**Exercise**
Every line of the material is to be quoted verbatim, minus the pictures.

**Material provided**
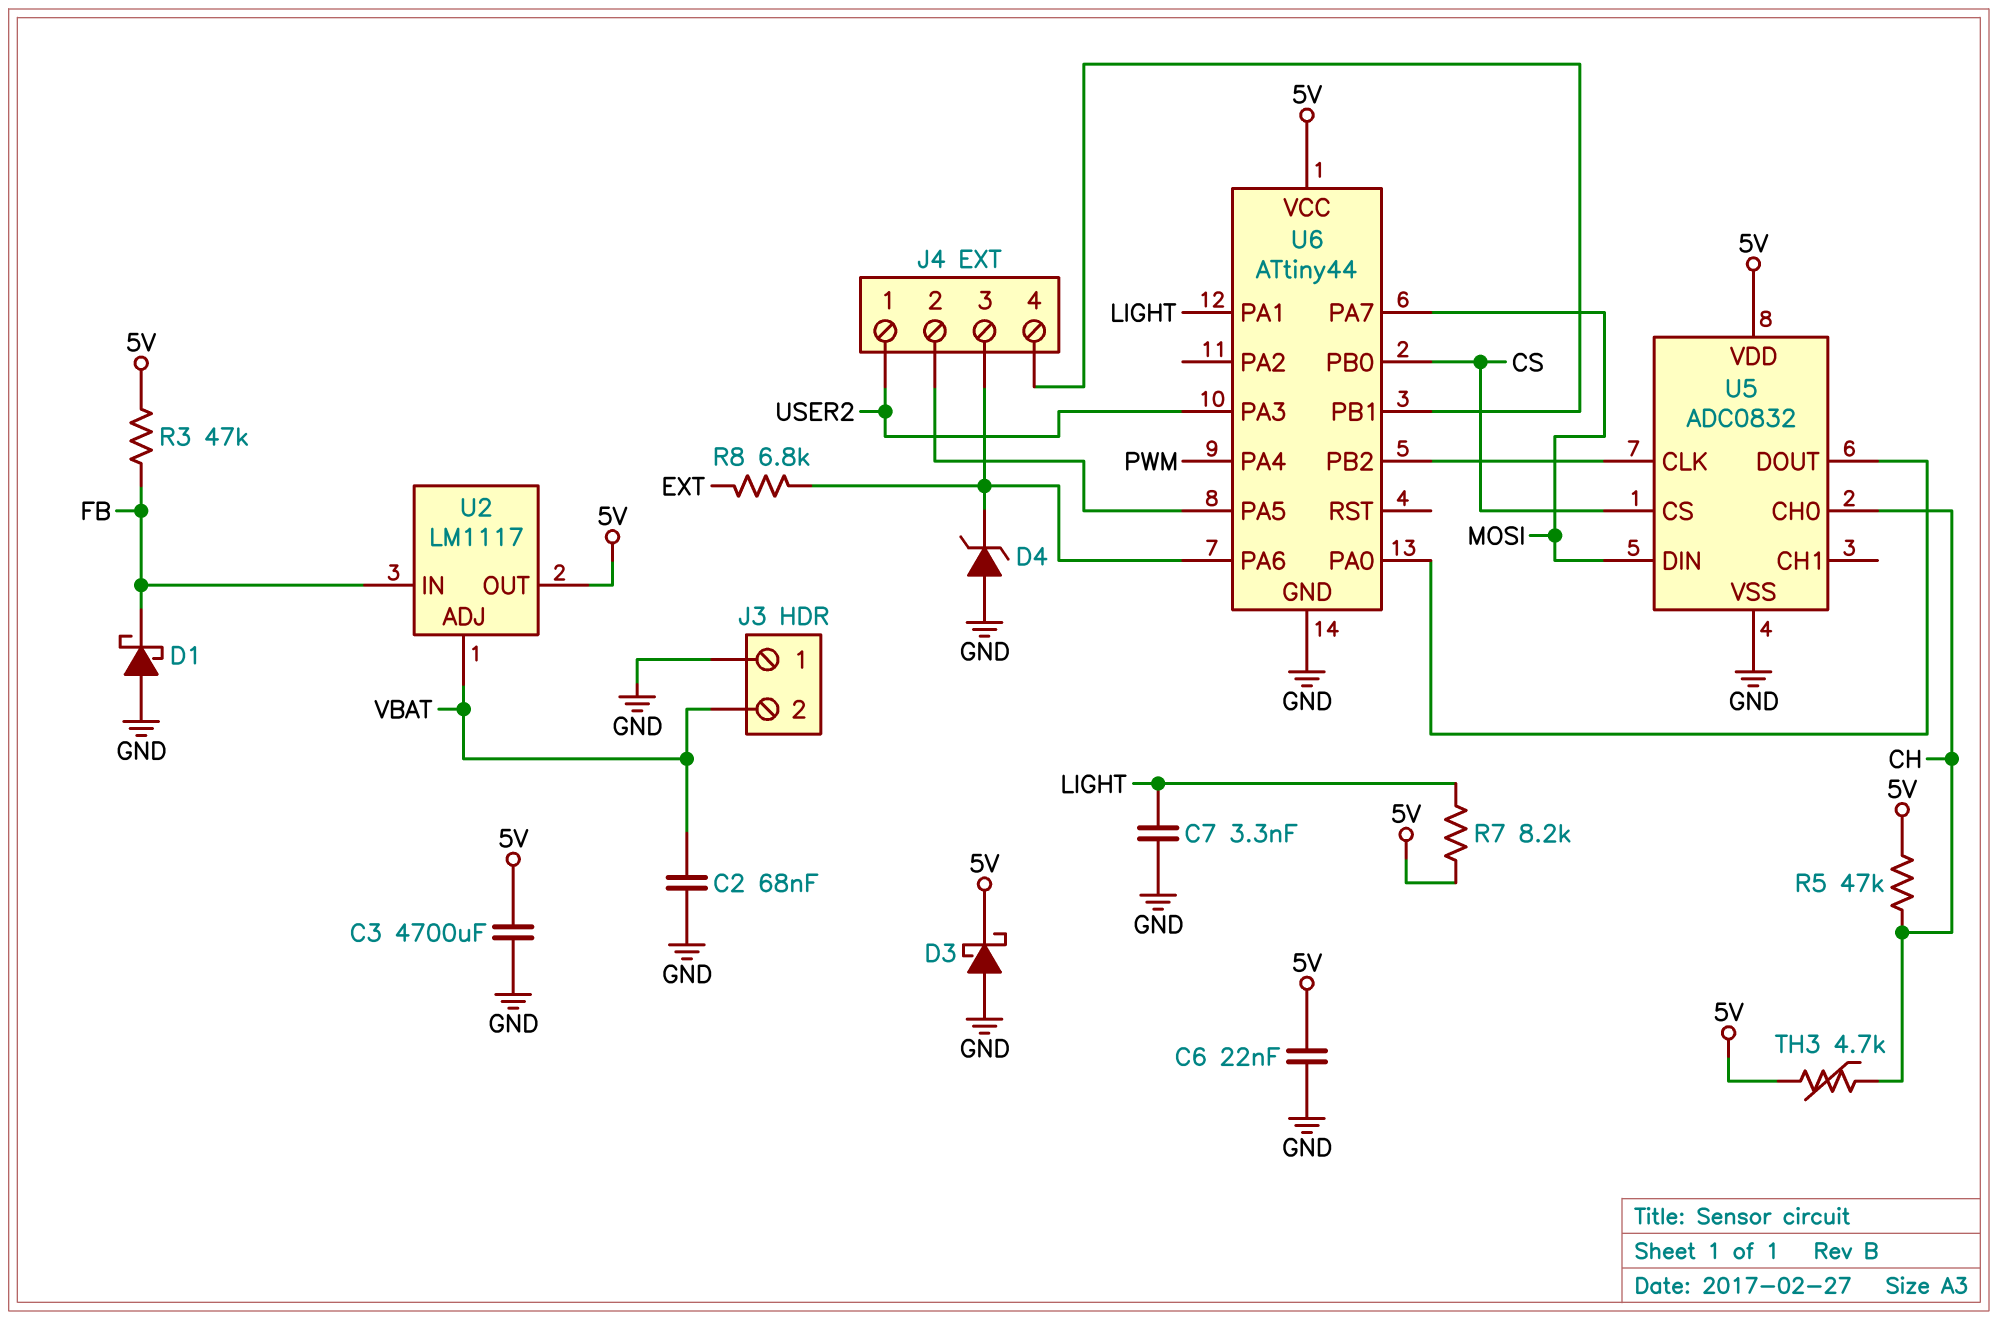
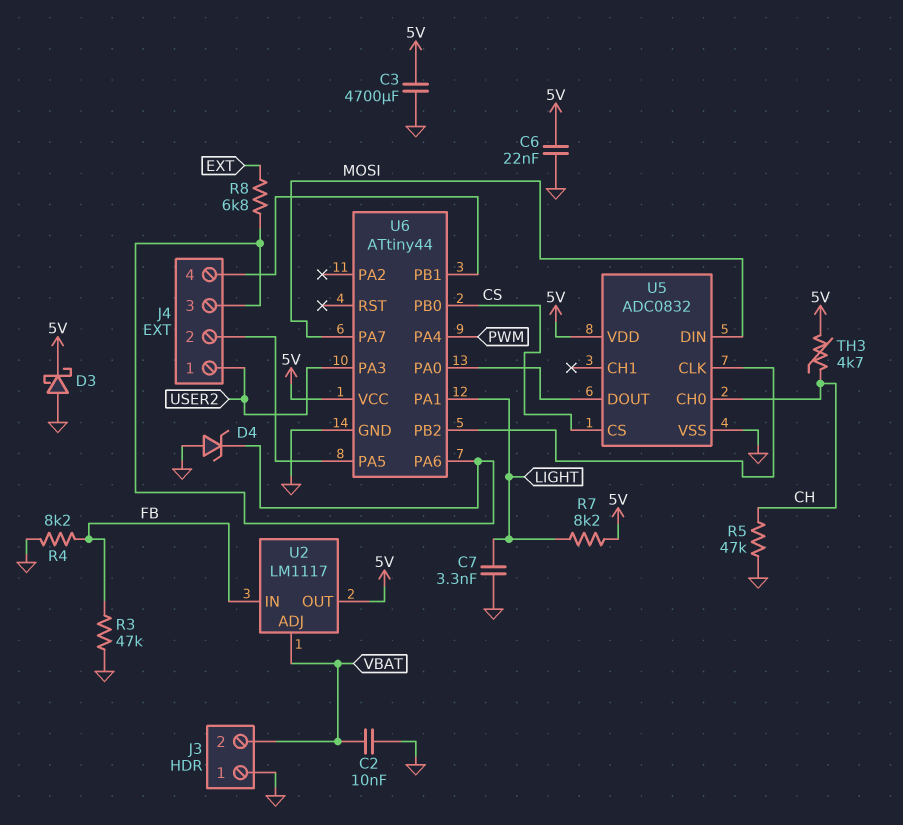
C2: 68nF (GND, VBAT) -> 10nF (GND, VBAT)
D1: schottky (A GND, K FB) -> none
R3: 47k (5V, FB) -> 47k (FB, GND)
R4: none -> 8.2k (FB, GND)
R5: 47k (5V, CH) -> 47k (CH, GND)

**Exercise answer**
C2: 68nF (GND, VBAT) -> 10nF (GND, VBAT)
D1: schottky (A GND, K FB) -> none
R3: 47k (5V, FB) -> 47k (FB, GND)
R4: none -> 8.2k (FB, GND)
R5: 47k (5V, CH) -> 47k (CH, GND)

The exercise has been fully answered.